Of the lines below, write out exactly those from the line with "C4: 22nF (+9V, GND) -> 22nF (AOUT, GND)" through the line with "BZ2: buzzer (plus", both included, and skip the rest.

--- START ---

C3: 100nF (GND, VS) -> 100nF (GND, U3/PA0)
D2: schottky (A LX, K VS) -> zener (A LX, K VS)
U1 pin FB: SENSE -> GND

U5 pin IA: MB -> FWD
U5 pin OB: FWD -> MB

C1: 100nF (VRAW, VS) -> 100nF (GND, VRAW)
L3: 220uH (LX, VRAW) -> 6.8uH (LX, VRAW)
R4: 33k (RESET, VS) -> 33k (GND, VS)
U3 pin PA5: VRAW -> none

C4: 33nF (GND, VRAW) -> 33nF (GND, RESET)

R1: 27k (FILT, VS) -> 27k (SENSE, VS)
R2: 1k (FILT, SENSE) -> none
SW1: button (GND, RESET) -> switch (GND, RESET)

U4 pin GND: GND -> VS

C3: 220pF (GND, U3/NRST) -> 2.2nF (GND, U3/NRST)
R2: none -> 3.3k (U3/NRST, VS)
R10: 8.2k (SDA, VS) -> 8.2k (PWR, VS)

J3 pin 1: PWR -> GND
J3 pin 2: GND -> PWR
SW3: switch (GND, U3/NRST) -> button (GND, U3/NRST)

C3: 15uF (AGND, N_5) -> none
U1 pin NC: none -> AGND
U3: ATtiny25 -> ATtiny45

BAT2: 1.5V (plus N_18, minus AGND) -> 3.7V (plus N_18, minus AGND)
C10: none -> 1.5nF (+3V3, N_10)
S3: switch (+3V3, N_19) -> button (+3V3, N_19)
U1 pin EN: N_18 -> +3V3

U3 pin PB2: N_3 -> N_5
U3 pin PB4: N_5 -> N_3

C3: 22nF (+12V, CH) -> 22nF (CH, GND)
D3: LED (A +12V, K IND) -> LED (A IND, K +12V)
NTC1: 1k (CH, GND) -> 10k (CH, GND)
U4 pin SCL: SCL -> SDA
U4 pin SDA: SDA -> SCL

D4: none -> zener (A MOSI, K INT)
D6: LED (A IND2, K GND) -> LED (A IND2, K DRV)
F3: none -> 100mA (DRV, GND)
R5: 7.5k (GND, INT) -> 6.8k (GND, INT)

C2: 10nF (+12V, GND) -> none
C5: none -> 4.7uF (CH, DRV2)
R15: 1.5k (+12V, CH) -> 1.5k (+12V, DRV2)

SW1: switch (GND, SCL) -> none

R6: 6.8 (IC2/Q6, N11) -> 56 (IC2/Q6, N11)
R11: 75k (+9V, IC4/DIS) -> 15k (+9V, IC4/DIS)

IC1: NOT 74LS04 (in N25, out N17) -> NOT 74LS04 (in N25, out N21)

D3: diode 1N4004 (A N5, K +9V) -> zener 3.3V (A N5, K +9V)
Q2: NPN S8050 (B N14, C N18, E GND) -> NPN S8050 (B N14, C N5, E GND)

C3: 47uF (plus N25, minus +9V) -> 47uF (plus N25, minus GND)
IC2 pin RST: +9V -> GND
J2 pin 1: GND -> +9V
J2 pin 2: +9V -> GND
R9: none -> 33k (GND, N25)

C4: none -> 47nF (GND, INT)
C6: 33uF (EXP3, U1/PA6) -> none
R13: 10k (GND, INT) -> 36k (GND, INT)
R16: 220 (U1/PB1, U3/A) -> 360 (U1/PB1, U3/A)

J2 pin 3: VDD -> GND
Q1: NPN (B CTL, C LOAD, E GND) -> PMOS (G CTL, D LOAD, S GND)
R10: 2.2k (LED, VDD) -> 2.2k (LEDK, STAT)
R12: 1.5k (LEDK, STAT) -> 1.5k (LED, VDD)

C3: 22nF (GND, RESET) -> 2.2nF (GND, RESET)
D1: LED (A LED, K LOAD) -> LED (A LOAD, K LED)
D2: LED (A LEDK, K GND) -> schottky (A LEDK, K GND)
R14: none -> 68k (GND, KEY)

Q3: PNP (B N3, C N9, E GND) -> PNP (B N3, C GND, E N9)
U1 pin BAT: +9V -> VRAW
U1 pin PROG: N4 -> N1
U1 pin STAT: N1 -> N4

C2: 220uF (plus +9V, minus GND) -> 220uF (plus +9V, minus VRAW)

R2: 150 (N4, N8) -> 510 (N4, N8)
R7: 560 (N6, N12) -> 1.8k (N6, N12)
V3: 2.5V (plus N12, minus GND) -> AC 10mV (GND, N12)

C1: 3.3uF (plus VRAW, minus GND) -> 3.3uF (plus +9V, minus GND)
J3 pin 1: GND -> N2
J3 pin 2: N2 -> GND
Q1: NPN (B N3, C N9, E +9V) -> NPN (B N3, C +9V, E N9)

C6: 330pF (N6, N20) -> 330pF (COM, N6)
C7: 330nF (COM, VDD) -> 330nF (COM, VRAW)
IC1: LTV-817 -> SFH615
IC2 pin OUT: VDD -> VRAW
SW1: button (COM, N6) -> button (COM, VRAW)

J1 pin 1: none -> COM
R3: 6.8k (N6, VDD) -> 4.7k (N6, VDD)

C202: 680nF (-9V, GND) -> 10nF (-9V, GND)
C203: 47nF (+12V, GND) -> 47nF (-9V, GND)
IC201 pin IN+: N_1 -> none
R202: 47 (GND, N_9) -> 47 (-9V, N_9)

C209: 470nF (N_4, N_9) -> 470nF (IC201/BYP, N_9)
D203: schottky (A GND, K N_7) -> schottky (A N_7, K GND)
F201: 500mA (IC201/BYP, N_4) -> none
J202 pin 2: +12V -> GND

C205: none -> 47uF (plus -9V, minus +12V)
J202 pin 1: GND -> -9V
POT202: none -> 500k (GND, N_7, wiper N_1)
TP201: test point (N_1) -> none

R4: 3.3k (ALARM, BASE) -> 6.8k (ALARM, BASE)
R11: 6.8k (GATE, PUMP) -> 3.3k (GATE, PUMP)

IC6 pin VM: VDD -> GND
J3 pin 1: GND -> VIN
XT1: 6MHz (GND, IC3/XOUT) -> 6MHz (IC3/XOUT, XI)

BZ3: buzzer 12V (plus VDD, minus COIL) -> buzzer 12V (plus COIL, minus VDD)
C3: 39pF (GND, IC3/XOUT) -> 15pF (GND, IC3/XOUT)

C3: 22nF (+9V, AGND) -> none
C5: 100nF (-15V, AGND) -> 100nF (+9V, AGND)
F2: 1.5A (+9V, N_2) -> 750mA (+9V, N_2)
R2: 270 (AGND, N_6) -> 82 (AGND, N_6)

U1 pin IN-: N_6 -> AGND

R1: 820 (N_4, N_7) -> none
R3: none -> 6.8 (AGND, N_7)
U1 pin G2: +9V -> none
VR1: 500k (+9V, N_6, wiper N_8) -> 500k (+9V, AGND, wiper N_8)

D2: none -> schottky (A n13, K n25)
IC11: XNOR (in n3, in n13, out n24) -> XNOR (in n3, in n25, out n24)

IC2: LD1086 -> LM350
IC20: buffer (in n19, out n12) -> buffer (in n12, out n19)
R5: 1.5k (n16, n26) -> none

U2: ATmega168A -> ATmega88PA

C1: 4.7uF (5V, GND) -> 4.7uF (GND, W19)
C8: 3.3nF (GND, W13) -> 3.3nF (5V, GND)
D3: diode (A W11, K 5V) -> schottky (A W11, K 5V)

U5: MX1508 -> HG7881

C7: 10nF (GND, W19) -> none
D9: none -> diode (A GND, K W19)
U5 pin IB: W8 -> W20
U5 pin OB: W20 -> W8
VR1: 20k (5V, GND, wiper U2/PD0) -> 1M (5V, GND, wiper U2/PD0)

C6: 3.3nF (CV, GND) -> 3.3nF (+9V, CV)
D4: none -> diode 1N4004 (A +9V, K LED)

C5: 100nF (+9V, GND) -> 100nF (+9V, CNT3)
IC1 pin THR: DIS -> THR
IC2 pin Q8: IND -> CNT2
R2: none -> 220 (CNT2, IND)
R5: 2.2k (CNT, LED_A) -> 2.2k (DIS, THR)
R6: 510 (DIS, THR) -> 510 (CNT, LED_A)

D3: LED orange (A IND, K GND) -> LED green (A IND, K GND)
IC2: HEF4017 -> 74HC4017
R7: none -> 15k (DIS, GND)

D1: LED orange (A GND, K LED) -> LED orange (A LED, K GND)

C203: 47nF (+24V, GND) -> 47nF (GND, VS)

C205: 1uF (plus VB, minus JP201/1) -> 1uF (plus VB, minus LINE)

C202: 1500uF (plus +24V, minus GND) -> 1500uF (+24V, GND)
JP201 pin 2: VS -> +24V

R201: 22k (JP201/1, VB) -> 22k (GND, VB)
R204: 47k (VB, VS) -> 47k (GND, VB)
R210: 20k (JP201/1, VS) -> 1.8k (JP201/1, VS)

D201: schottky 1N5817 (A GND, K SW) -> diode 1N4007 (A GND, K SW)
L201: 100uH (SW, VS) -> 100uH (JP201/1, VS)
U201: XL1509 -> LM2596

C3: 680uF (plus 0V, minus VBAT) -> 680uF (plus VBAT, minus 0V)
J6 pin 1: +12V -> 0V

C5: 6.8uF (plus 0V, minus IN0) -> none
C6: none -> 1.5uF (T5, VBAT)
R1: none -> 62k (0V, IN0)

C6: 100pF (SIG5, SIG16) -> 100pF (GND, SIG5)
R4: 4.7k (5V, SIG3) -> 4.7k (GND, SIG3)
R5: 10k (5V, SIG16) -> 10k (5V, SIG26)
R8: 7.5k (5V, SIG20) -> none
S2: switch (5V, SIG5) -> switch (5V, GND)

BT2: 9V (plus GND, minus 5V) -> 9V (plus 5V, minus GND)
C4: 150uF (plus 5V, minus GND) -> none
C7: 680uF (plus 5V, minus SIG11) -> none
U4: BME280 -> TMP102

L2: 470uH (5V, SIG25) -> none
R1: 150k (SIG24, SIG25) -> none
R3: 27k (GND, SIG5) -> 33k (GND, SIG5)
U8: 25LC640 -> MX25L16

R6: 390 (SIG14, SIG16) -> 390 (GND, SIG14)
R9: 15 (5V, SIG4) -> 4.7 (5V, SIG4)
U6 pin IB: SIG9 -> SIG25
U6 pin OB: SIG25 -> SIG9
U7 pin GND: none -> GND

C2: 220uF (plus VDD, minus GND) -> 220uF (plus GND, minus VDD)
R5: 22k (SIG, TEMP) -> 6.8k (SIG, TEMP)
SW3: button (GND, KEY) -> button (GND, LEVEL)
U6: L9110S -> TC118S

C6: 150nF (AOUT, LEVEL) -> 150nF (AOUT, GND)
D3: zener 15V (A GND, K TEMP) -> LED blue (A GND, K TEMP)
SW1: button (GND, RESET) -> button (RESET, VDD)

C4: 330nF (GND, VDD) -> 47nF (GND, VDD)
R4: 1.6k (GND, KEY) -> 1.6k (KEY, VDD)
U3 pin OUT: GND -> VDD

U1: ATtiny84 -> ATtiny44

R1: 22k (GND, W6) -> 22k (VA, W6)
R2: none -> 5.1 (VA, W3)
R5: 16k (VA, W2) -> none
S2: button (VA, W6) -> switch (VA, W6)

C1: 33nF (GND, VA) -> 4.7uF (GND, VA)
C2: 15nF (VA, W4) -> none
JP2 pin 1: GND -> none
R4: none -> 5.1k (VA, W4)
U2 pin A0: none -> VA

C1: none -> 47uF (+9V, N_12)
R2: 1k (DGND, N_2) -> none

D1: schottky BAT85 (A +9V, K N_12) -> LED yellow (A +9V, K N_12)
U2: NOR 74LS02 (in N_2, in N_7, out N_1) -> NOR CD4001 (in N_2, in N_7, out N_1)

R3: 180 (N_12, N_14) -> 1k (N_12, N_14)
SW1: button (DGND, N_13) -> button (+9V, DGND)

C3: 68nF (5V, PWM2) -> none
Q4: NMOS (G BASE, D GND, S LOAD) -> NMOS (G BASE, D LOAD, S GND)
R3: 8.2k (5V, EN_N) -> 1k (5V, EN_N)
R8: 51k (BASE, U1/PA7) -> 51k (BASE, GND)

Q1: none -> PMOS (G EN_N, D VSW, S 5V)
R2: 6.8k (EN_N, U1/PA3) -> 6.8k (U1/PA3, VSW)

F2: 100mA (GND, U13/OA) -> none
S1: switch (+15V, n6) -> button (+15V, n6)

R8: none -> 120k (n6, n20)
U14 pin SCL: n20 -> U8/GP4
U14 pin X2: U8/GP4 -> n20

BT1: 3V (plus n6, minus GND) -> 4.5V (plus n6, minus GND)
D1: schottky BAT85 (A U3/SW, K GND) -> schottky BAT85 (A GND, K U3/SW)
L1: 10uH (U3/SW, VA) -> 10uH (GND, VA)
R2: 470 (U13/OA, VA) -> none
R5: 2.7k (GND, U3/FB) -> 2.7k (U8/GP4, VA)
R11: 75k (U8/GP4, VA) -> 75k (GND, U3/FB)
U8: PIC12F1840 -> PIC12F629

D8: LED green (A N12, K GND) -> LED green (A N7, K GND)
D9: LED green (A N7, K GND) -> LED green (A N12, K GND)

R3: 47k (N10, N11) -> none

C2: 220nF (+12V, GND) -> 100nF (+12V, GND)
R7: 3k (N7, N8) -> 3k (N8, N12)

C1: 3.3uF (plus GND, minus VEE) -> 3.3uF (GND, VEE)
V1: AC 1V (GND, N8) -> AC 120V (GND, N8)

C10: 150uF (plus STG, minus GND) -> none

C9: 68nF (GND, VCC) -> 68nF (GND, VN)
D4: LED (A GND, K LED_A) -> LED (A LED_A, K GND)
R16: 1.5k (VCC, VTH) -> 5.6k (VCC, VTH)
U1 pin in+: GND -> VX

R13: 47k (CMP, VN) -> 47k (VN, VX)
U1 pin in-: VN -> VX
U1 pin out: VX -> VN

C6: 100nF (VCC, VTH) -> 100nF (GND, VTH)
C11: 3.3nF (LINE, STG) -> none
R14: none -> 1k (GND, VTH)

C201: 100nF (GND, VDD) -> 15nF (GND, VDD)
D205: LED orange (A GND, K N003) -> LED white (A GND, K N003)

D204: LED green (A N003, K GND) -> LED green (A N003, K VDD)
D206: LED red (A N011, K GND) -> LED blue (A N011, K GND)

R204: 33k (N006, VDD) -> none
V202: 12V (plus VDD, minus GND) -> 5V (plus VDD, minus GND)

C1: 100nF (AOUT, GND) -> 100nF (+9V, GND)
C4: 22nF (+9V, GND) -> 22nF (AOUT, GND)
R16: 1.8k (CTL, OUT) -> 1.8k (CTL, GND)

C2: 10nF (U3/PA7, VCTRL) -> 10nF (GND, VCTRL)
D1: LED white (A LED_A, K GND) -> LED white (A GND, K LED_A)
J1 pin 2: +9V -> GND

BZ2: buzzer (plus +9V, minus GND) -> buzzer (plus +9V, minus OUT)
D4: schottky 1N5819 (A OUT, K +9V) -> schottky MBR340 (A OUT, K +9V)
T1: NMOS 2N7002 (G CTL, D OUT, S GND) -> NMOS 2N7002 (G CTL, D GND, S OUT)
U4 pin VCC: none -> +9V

--- END ---

SOLUTION:
C4: 22nF (+9V, GND) -> 22nF (AOUT, GND)
R16: 1.8k (CTL, OUT) -> 1.8k (CTL, GND)

C2: 10nF (U3/PA7, VCTRL) -> 10nF (GND, VCTRL)
D1: LED white (A LED_A, K GND) -> LED white (A GND, K LED_A)
J1 pin 2: +9V -> GND

BZ2: buzzer (plus +9V, minus GND) -> buzzer (plus +9V, minus OUT)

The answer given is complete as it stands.